**WHAT TO PRODUCE**
Each entry below should be restated word for word, without any picture it contains.
(Beginning of SUPPLIED ENTRIES)
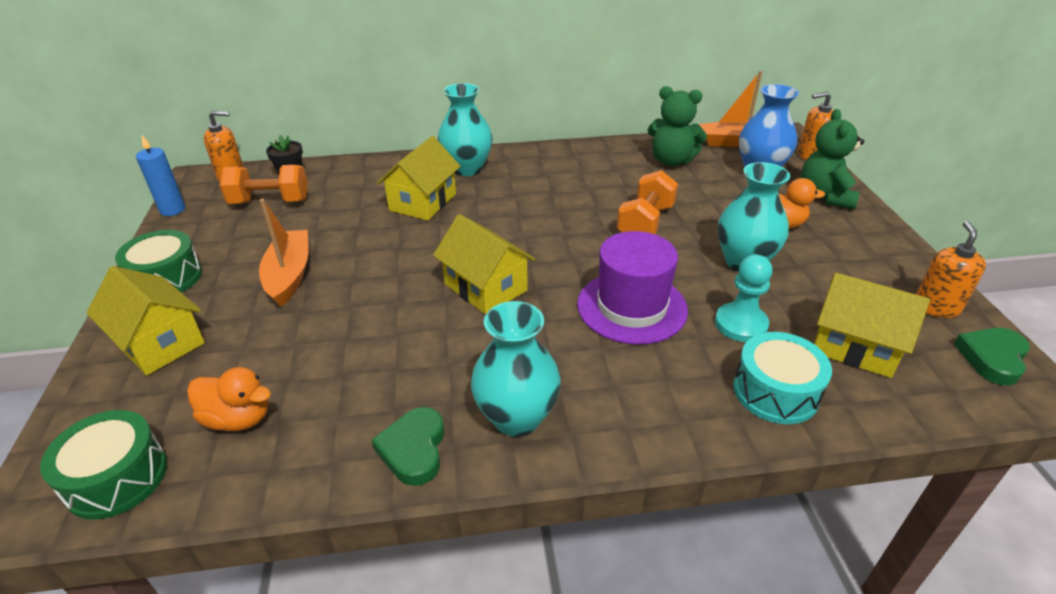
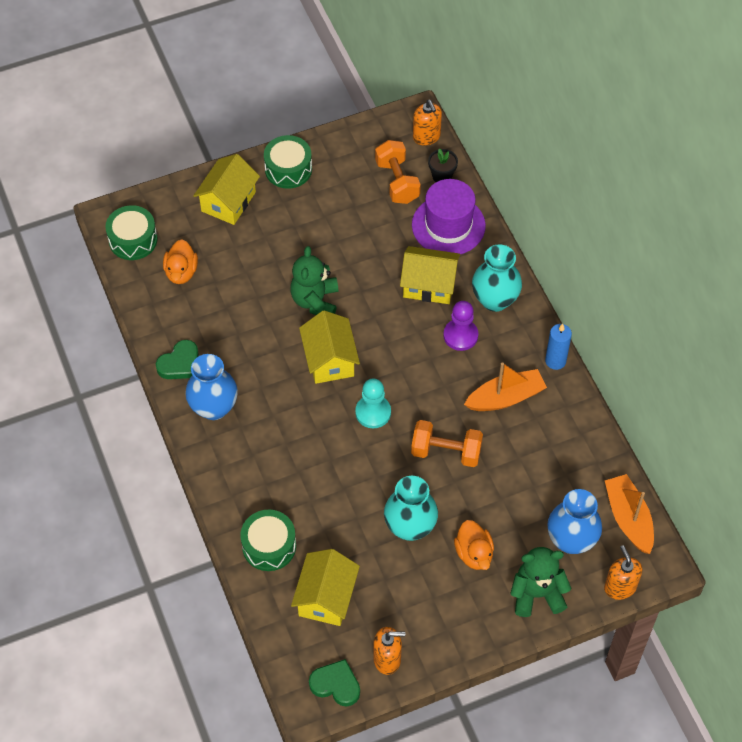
camera: 75 degrees right, 20 degrees up
(173, 210) = (367, 126): blue candle -> blue candle (555, 361)
(289, 275) = (310, 237): orange boat -> orange boat (505, 397)
(414, 449) = (180, 363): green heart -> green heart turned 150 degrees clockwise
(485, 287) = (330, 360): yellow house -> yellow house turned 45 degrees counterclockwise
(499, 193) = (460, 335): none -> purple pawn
(516, 417) = (214, 407): turquoise vase -> blue vase
(632, 307) = (332, 455): purple hat -> purple hat (448, 225)
(671, 161) = (566, 462): green teddy bear -> green teddy bear (315, 301)
(741, 324) = (331, 525): turquoise pawn -> turquoise pawn (373, 412)
(775, 391) = (269, 546): turquoise drum -> green drum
(End of SUPPLIED ENTRIES)
**RESPONSE AREA**
camera: 75 degrees right, 20 degrees up
(173, 210) = (367, 126): blue candle -> blue candle (555, 361)
(289, 275) = (310, 237): orange boat -> orange boat (505, 397)
(414, 449) = (180, 363): green heart -> green heart turned 150 degrees clockwise
(485, 287) = (330, 360): yellow house -> yellow house turned 45 degrees counterclockwise
(499, 193) = (460, 335): none -> purple pawn
(516, 417) = (214, 407): turquoise vase -> blue vase
(632, 307) = (332, 455): purple hat -> purple hat (448, 225)
(671, 161) = (566, 462): green teddy bear -> green teddy bear (315, 301)
(741, 324) = (331, 525): turquoise pawn -> turquoise pawn (373, 412)
(775, 391) = (269, 546): turquoise drum -> green drum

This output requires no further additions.